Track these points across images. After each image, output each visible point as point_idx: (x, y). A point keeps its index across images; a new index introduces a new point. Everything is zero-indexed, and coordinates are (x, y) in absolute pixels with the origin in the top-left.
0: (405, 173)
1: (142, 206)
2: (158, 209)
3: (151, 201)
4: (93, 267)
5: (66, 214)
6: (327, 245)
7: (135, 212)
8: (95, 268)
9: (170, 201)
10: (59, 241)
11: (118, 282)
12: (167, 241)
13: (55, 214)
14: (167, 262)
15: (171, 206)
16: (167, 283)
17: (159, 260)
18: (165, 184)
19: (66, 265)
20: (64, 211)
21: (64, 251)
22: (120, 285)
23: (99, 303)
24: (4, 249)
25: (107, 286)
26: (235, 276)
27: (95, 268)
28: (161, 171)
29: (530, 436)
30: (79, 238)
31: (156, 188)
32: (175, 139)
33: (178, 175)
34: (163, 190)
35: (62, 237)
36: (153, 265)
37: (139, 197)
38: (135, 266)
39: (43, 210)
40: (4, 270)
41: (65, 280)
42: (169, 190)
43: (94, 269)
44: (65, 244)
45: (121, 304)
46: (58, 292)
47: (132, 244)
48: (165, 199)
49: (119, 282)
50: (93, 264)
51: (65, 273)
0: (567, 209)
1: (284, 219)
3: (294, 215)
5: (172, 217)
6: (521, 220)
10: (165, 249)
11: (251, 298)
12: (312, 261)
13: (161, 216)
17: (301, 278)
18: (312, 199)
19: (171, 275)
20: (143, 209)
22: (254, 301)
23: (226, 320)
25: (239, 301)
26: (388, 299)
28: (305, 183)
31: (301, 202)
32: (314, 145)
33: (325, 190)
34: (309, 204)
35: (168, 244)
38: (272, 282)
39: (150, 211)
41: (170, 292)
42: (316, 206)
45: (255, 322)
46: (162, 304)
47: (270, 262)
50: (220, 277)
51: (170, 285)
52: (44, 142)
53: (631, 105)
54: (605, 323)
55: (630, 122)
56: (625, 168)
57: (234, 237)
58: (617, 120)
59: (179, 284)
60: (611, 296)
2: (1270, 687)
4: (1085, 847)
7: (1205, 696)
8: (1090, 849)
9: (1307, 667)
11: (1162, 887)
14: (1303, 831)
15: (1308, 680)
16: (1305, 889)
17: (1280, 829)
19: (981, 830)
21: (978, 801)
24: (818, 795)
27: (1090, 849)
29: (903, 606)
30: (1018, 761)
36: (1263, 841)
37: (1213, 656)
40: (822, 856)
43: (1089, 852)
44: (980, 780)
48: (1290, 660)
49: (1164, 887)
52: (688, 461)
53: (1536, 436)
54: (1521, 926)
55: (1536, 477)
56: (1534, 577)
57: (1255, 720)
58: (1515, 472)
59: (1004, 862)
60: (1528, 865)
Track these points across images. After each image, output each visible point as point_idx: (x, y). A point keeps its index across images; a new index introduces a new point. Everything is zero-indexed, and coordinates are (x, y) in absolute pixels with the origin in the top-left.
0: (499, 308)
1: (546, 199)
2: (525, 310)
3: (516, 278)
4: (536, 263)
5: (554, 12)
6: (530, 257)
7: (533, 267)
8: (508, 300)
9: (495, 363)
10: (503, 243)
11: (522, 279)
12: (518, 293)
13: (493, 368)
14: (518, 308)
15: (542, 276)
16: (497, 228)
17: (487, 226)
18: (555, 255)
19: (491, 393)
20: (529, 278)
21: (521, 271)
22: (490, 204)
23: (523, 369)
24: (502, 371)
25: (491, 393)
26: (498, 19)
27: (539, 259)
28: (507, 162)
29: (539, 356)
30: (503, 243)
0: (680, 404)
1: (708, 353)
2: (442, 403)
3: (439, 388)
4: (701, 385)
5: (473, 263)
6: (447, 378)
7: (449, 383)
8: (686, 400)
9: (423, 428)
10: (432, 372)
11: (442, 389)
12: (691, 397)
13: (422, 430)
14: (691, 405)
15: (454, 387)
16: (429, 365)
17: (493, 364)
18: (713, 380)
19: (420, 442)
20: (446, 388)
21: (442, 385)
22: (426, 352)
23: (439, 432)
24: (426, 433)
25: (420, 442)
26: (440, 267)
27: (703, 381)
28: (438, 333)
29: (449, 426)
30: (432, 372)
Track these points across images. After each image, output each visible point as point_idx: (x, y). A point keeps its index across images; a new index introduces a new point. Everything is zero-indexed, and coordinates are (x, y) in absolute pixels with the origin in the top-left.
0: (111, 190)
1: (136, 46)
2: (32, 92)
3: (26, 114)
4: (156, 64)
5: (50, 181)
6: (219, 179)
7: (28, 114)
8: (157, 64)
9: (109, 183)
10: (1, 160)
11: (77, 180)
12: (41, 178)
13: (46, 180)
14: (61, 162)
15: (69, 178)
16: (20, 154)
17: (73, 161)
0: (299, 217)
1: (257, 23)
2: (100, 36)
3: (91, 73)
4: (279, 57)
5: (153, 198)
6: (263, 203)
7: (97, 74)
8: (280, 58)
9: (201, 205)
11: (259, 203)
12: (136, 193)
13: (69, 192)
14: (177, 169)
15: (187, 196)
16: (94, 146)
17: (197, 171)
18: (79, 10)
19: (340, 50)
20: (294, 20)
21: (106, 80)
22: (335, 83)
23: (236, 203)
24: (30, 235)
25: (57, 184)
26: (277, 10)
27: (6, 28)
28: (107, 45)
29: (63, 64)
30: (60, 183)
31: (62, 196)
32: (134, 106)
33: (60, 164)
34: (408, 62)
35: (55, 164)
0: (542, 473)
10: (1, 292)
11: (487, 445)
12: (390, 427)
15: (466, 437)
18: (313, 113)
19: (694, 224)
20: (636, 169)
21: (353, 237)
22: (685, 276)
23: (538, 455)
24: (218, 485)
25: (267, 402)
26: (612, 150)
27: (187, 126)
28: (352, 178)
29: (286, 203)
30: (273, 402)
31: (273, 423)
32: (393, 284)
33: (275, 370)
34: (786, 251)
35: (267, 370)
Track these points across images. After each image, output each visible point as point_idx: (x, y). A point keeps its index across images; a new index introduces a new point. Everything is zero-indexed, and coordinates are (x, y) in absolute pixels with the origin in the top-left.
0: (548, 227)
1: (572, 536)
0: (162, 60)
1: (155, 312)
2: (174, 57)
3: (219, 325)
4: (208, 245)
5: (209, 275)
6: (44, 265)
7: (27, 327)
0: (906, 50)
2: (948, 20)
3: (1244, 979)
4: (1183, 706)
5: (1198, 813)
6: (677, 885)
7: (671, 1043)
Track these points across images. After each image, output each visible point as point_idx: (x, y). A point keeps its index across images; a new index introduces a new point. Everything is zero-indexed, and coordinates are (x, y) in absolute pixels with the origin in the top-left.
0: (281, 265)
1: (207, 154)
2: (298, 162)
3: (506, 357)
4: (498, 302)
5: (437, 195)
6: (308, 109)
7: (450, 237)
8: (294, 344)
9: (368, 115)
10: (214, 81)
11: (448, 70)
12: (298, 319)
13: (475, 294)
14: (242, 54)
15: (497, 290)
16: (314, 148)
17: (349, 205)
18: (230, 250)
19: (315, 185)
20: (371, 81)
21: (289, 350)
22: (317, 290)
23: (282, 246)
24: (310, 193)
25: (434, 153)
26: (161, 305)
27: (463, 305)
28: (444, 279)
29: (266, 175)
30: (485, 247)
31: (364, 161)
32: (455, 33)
◇ ◇ ◇ ◇ ◇ ◇ ◇
### TASK TO CARRY OUT
Transcribe all of the records above line for line, with no changes.

### OUTPUT OF THE EXERCISE
Track these points across images. After each image, output each visible point as point_idx: (x, y). A point keeps its index across images; a new index introduces a new point. Everything is zero-indexed, and coordinates are (x, y) in absolute pixels with the origin in the top-left.
0: (405, 173)
1: (142, 206)
2: (158, 209)
3: (151, 201)
4: (93, 267)
5: (66, 214)
6: (327, 245)
7: (135, 212)
8: (95, 268)
9: (170, 201)
10: (59, 241)
11: (118, 282)
12: (167, 241)
13: (55, 214)
14: (167, 262)
15: (171, 206)
16: (167, 283)
17: (159, 260)
18: (165, 184)
19: (66, 265)
20: (64, 211)
21: (64, 251)
22: (120, 285)
23: (99, 303)
24: (4, 249)
25: (107, 286)
26: (235, 276)
27: (95, 268)
28: (161, 171)
29: (530, 436)
30: (79, 238)
31: (156, 188)
32: (175, 139)
33: (178, 175)
34: (163, 190)
35: (62, 237)
36: (153, 265)
37: (139, 197)
38: (135, 266)
39: (43, 210)
40: (4, 270)
41: (65, 280)
42: (169, 190)
43: (94, 269)
44: (65, 244)
45: (121, 304)
46: (58, 292)
47: (132, 244)
48: (165, 199)
49: (119, 282)
50: (93, 264)
51: (65, 273)
0: (567, 209)
1: (284, 219)
3: (294, 215)
5: (172, 217)
6: (521, 220)
10: (165, 249)
11: (251, 298)
12: (312, 261)
13: (161, 216)
17: (301, 278)
18: (312, 199)
19: (171, 275)
20: (143, 209)
22: (254, 301)
23: (226, 320)
25: (239, 301)
26: (388, 299)
28: (305, 183)
31: (301, 202)
32: (314, 145)
33: (325, 190)
34: (309, 204)
35: (168, 244)
38: (272, 282)
39: (150, 211)
41: (170, 292)
42: (316, 206)
45: (255, 322)
46: (162, 304)
47: (270, 262)
50: (220, 277)
51: (170, 285)
52: (44, 142)
53: (631, 105)
54: (605, 323)
55: (630, 122)
56: (625, 168)
57: (234, 237)
58: (617, 120)
59: (179, 284)
60: (611, 296)
2: (1270, 687)
4: (1085, 847)
7: (1205, 696)
8: (1090, 849)
9: (1307, 667)
11: (1162, 887)
14: (1303, 831)
15: (1308, 680)
16: (1305, 889)
17: (1280, 829)
19: (981, 830)
21: (978, 801)
24: (818, 795)
27: (1090, 849)
29: (903, 606)
30: (1018, 761)
36: (1263, 841)
37: (1213, 656)
40: (822, 856)
43: (1089, 852)
44: (980, 780)
48: (1290, 660)
49: (1164, 887)
52: (688, 461)
53: (1536, 436)
54: (1521, 926)
55: (1536, 477)
56: (1534, 577)
57: (1255, 720)
58: (1515, 472)
59: (1004, 862)
60: (1528, 865)
Track these points across images. After each image, output each visible point as point_idx: (x, y). A point keeps its index across images; a new index introduces a new point. Everything is zero-indexed, and coordinates are (x, y) in absolute pixels with the origin in the top-left.
0: (499, 308)
1: (546, 199)
2: (525, 310)
3: (516, 278)
4: (536, 263)
5: (554, 12)
6: (530, 257)
7: (533, 267)
8: (508, 300)
9: (495, 363)
10: (503, 243)
11: (522, 279)
12: (518, 293)
13: (493, 368)
14: (518, 308)
15: (542, 276)
16: (497, 228)
17: (487, 226)
18: (555, 255)
19: (491, 393)
20: (529, 278)
21: (521, 271)
22: (490, 204)
23: (523, 369)
24: (502, 371)
25: (491, 393)
26: (498, 19)
27: (539, 259)
28: (507, 162)
29: (539, 356)
30: (503, 243)
0: (680, 404)
1: (708, 353)
2: (442, 403)
3: (439, 388)
4: (701, 385)
5: (473, 263)
6: (447, 378)
7: (449, 383)
8: (686, 400)
9: (423, 428)
10: (432, 372)
11: (442, 389)
12: (691, 397)
13: (422, 430)
14: (691, 405)
15: (454, 387)
16: (429, 365)
17: (493, 364)
18: (713, 380)
19: (420, 442)
20: (446, 388)
21: (442, 385)
22: (426, 352)
23: (439, 432)
24: (426, 433)
25: (420, 442)
26: (440, 267)
27: (703, 381)
28: (438, 333)
29: (449, 426)
30: (432, 372)
Track these points across images. After each image, output each visible point as point_idx: (x, y). A point keeps its index across images; a new index introduces a new point. Everything is zero-indexed, and coordinates are (x, y) in absolute pixels with the origin in the top-left.
0: (111, 190)
1: (136, 46)
2: (32, 92)
3: (26, 114)
4: (156, 64)
5: (50, 181)
6: (219, 179)
7: (28, 114)
8: (157, 64)
9: (109, 183)
10: (1, 160)
11: (77, 180)
12: (41, 178)
13: (46, 180)
14: (61, 162)
15: (69, 178)
16: (20, 154)
17: (73, 161)
0: (299, 217)
1: (257, 23)
2: (100, 36)
3: (91, 73)
4: (279, 57)
5: (153, 198)
6: (263, 203)
7: (97, 74)
8: (280, 58)
9: (201, 205)
11: (259, 203)
12: (136, 193)
13: (69, 192)
14: (177, 169)
15: (187, 196)
16: (94, 146)
17: (197, 171)
18: (79, 10)
19: (340, 50)
20: (294, 20)
21: (106, 80)
22: (335, 83)
23: (236, 203)
24: (30, 235)
25: (57, 184)
26: (277, 10)
27: (6, 28)
28: (107, 45)
29: (63, 64)
30: (60, 183)
31: (62, 196)
32: (134, 106)
33: (60, 164)
34: (408, 62)
35: (55, 164)
0: (542, 473)
10: (1, 292)
11: (487, 445)
12: (390, 427)
15: (466, 437)
18: (313, 113)
19: (694, 224)
20: (636, 169)
21: (353, 237)
22: (685, 276)
23: (538, 455)
24: (218, 485)
25: (267, 402)
26: (612, 150)
27: (187, 126)
28: (352, 178)
29: (286, 203)
30: (273, 402)
31: (273, 423)
32: (393, 284)
33: (275, 370)
34: (786, 251)
35: (267, 370)
Track these points across images. After each image, output each visible point as point_idx: (x, y). A point keeps its index across images; a new index introduces a new point. Everything is zero-indexed, and coordinates are (x, y) in absolute pixels with the origin in the top-left.
0: (548, 227)
1: (572, 536)
0: (162, 60)
1: (155, 312)
2: (174, 57)
3: (219, 325)
4: (208, 245)
5: (209, 275)
6: (44, 265)
7: (27, 327)
0: (906, 50)
2: (948, 20)
3: (1244, 979)
4: (1183, 706)
5: (1198, 813)
6: (677, 885)
7: (671, 1043)
Track these points across images. After each image, output each visible point as point_idx: (x, y). A point keeps its index across images; a new index introduces a new point. Everything is zero-indexed, and coordinates are (x, y) in absolute pixels with the origin in the top-left.
0: (281, 265)
1: (207, 154)
2: (298, 162)
3: (506, 357)
4: (498, 302)
5: (437, 195)
6: (308, 109)
7: (450, 237)
8: (294, 344)
9: (368, 115)
10: (214, 81)
11: (448, 70)
12: (298, 319)
13: (475, 294)
14: (242, 54)
15: (497, 290)
16: (314, 148)
17: (349, 205)
18: (230, 250)
19: (315, 185)
20: (371, 81)
21: (289, 350)
22: (317, 290)
23: (282, 246)
24: (310, 193)
25: (434, 153)
26: (161, 305)
27: (463, 305)
28: (444, 279)
29: (266, 175)
30: (485, 247)
31: (364, 161)
32: (455, 33)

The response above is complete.